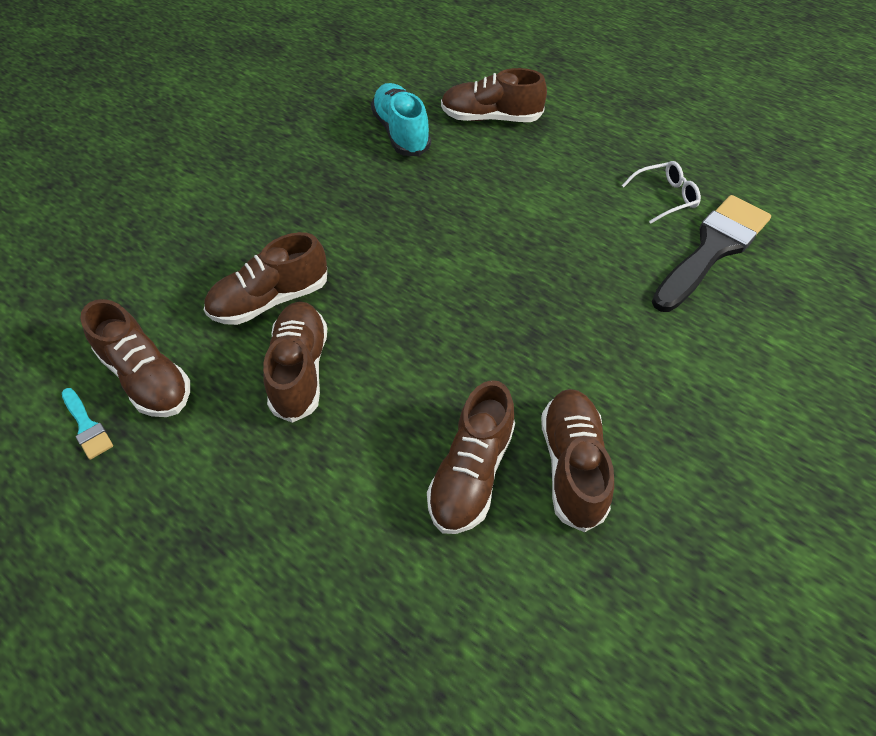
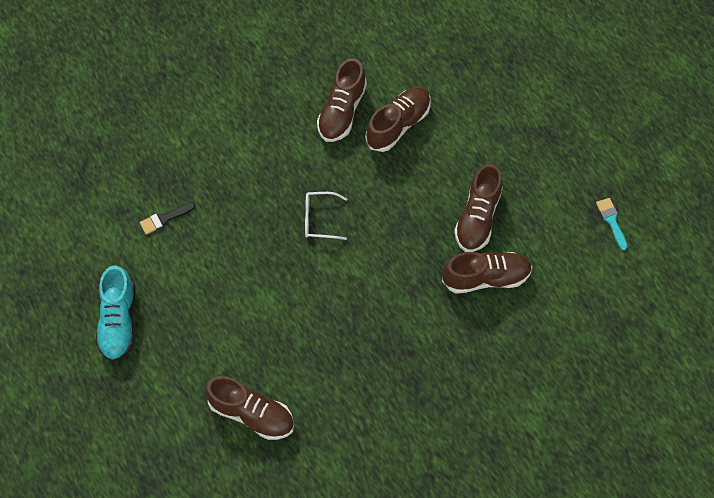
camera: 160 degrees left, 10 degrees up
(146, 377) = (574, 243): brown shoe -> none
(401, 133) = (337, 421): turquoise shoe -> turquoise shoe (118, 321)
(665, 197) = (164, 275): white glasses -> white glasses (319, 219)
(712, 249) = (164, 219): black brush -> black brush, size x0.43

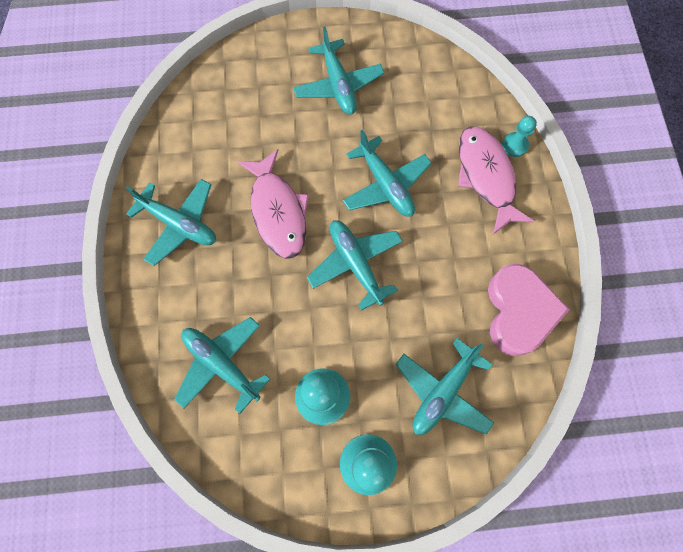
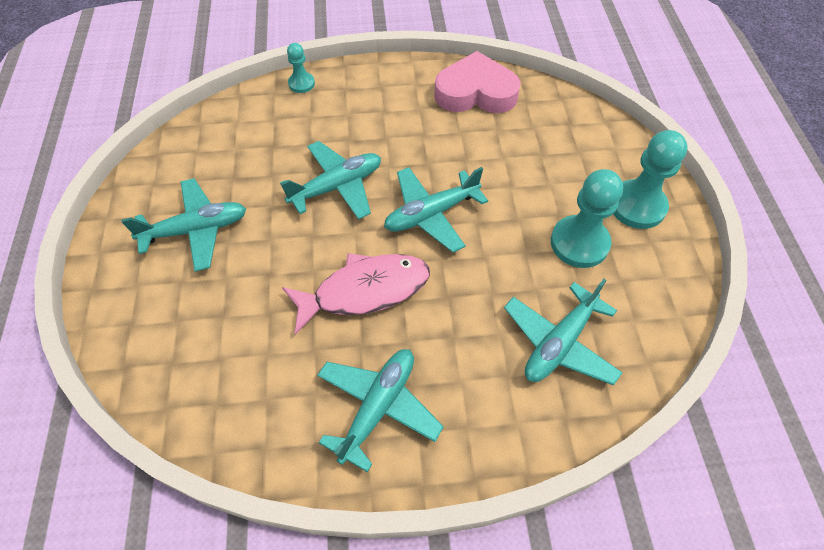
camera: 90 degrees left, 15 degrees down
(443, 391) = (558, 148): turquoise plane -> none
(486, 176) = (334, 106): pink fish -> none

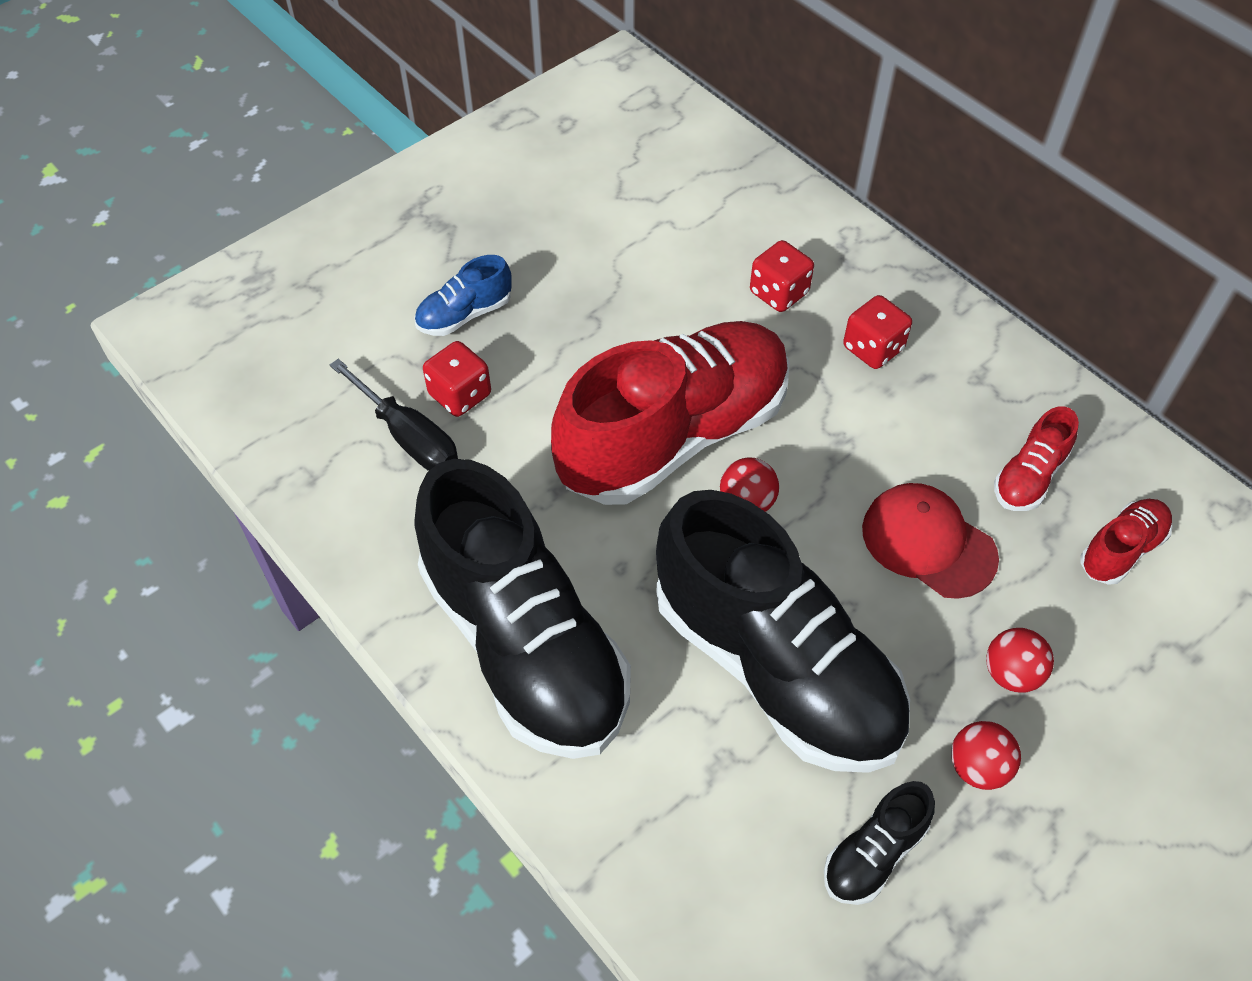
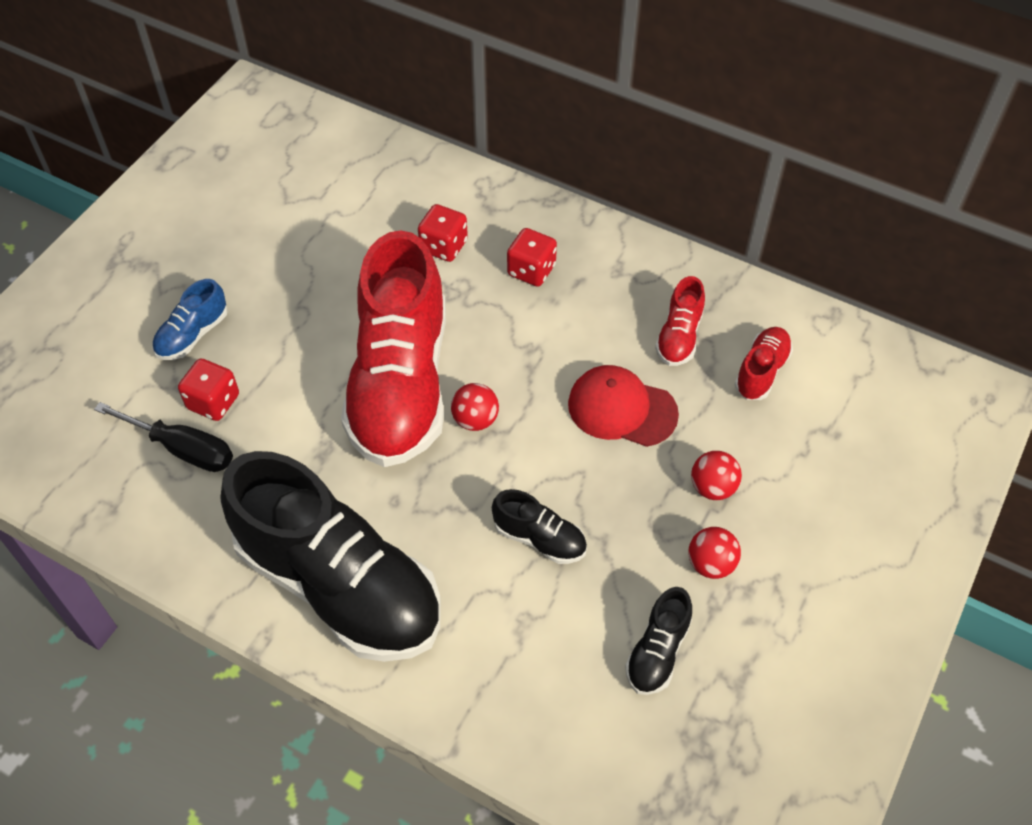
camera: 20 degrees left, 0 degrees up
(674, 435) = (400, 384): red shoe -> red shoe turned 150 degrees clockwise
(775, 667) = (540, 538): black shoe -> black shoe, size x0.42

+-------+

A word-for-word reprint of the listing above is needed, minus the pictures.

→ Output below:
camera: 160 degrees left, 10 degrees up
(146, 377) = (574, 243): brown shoe -> none
(401, 133) = (337, 421): turquoise shoe -> turquoise shoe (118, 321)
(665, 197) = (164, 275): white glasses -> white glasses (319, 219)
(712, 249) = (164, 219): black brush -> black brush, size x0.43

camera: 90 degrees left, 15 degrees down
(443, 391) = (558, 148): turquoise plane -> none
(486, 176) = (334, 106): pink fish -> none

camera: 20 degrees left, 0 degrees up
(674, 435) = (400, 384): red shoe -> red shoe turned 150 degrees clockwise
(775, 667) = (540, 538): black shoe -> black shoe, size x0.42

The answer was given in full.